*** Opening Data for processing ***

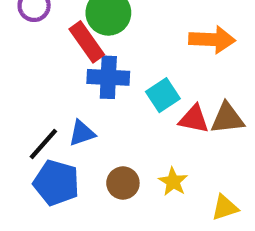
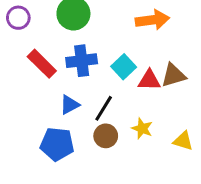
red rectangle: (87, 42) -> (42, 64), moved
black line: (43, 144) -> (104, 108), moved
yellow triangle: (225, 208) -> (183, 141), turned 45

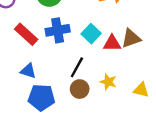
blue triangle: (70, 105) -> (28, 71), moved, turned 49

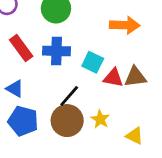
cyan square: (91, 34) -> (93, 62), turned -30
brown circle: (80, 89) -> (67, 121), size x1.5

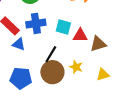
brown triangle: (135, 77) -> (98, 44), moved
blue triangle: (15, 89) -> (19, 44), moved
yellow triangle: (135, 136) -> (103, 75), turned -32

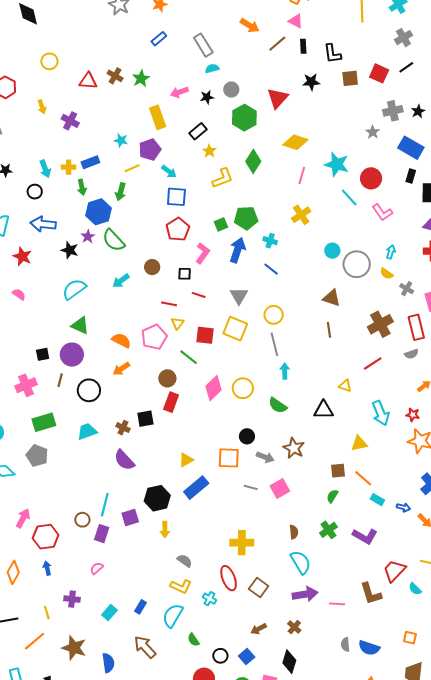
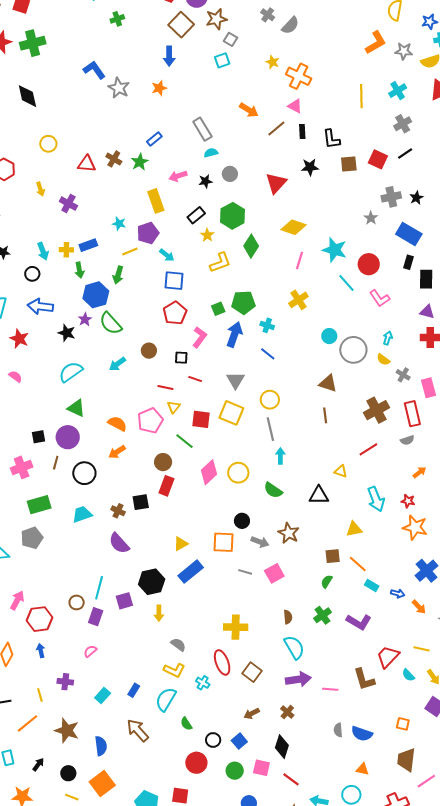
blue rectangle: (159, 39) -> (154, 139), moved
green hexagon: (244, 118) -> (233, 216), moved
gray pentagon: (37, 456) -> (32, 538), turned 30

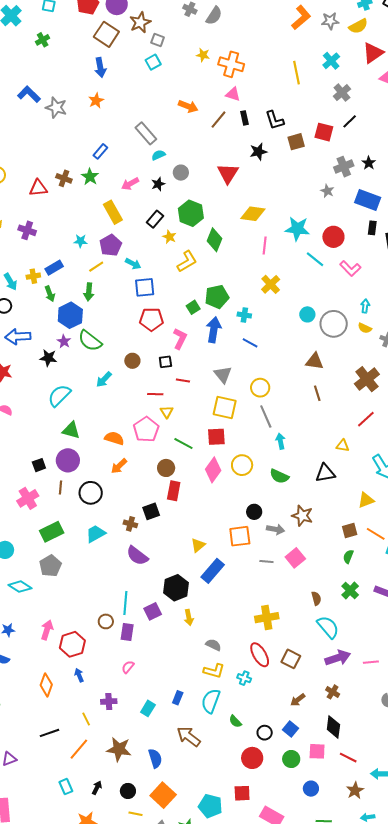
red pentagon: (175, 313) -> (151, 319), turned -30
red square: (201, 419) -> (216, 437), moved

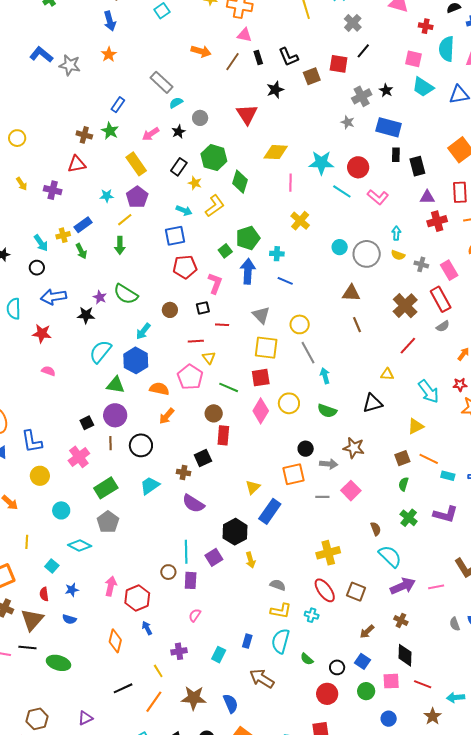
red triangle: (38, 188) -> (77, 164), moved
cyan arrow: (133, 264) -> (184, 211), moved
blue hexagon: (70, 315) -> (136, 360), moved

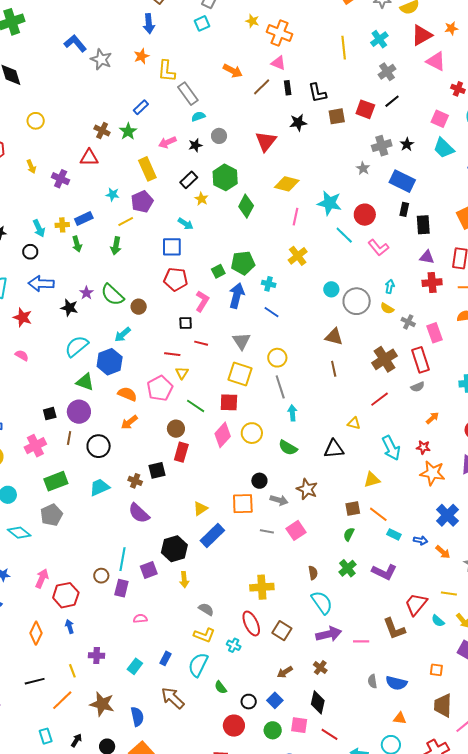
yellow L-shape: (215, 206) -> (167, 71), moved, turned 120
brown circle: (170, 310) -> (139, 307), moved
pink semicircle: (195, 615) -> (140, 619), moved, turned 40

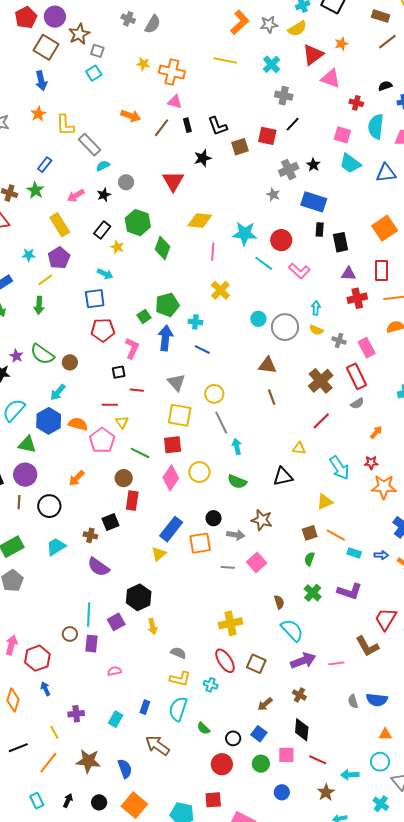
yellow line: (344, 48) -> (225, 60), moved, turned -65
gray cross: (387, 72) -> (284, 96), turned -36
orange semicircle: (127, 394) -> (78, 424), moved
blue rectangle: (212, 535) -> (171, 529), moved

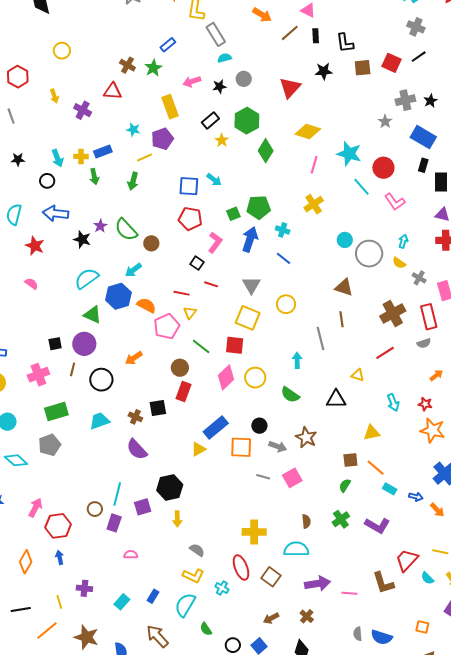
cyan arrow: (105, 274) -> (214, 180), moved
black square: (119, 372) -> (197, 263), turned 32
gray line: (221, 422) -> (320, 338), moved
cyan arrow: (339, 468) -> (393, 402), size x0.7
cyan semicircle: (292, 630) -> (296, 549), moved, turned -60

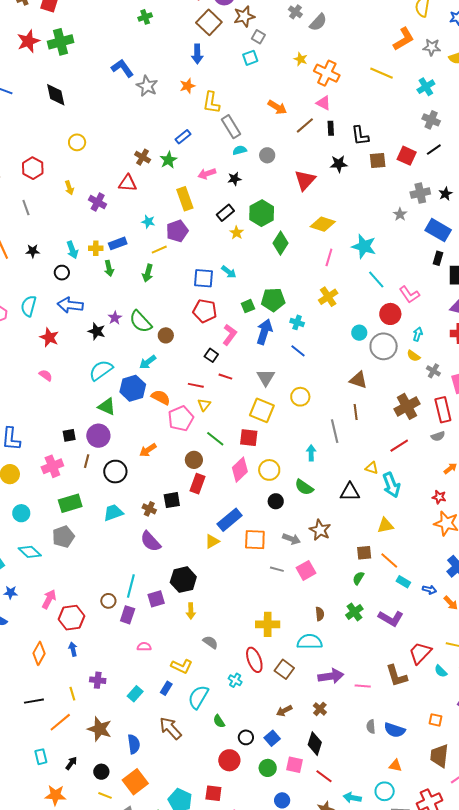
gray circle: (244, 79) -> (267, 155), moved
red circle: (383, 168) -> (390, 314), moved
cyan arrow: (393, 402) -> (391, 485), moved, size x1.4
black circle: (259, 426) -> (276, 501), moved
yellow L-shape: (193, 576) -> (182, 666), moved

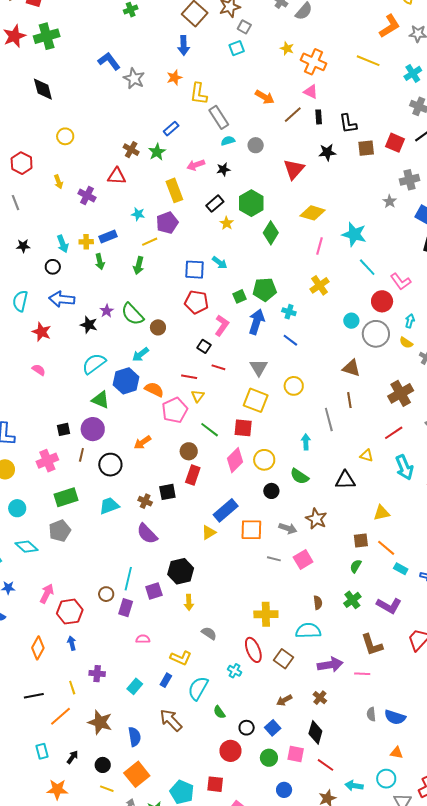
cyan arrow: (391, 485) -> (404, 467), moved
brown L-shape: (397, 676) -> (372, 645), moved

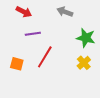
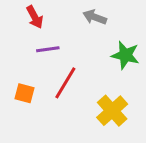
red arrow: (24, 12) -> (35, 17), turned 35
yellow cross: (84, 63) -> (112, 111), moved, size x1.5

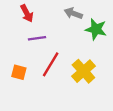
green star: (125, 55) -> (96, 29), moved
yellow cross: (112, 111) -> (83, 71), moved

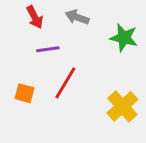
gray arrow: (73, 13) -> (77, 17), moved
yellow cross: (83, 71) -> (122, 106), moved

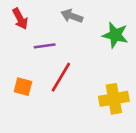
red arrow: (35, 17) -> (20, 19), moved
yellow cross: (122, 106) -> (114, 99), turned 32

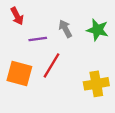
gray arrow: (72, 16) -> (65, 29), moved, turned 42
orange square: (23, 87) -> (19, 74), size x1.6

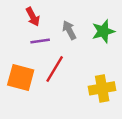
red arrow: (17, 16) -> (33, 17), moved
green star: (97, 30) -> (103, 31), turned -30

*** Closing Data for processing ***

• Task item
What's needed is an exact copy of the lines above from the one with "yellow line: (344, 48)" through the one with "red arrow: (35, 17) -> (20, 19), moved", both included; the pictures stay out.

• Written answer
yellow line: (344, 48) -> (225, 60), moved, turned -65
gray cross: (387, 72) -> (284, 96), turned -36
orange semicircle: (127, 394) -> (78, 424), moved
blue rectangle: (212, 535) -> (171, 529), moved

cyan arrow: (105, 274) -> (214, 180), moved
black square: (119, 372) -> (197, 263), turned 32
gray line: (221, 422) -> (320, 338), moved
cyan arrow: (339, 468) -> (393, 402), size x0.7
cyan semicircle: (292, 630) -> (296, 549), moved, turned -60

gray circle: (244, 79) -> (267, 155), moved
red circle: (383, 168) -> (390, 314), moved
cyan arrow: (393, 402) -> (391, 485), moved, size x1.4
black circle: (259, 426) -> (276, 501), moved
yellow L-shape: (193, 576) -> (182, 666), moved

cyan arrow: (391, 485) -> (404, 467), moved
brown L-shape: (397, 676) -> (372, 645), moved

red arrow: (24, 12) -> (35, 17), turned 35
yellow cross: (84, 63) -> (112, 111), moved, size x1.5

green star: (125, 55) -> (96, 29), moved
yellow cross: (112, 111) -> (83, 71), moved

gray arrow: (73, 13) -> (77, 17), moved
yellow cross: (83, 71) -> (122, 106), moved

red arrow: (35, 17) -> (20, 19), moved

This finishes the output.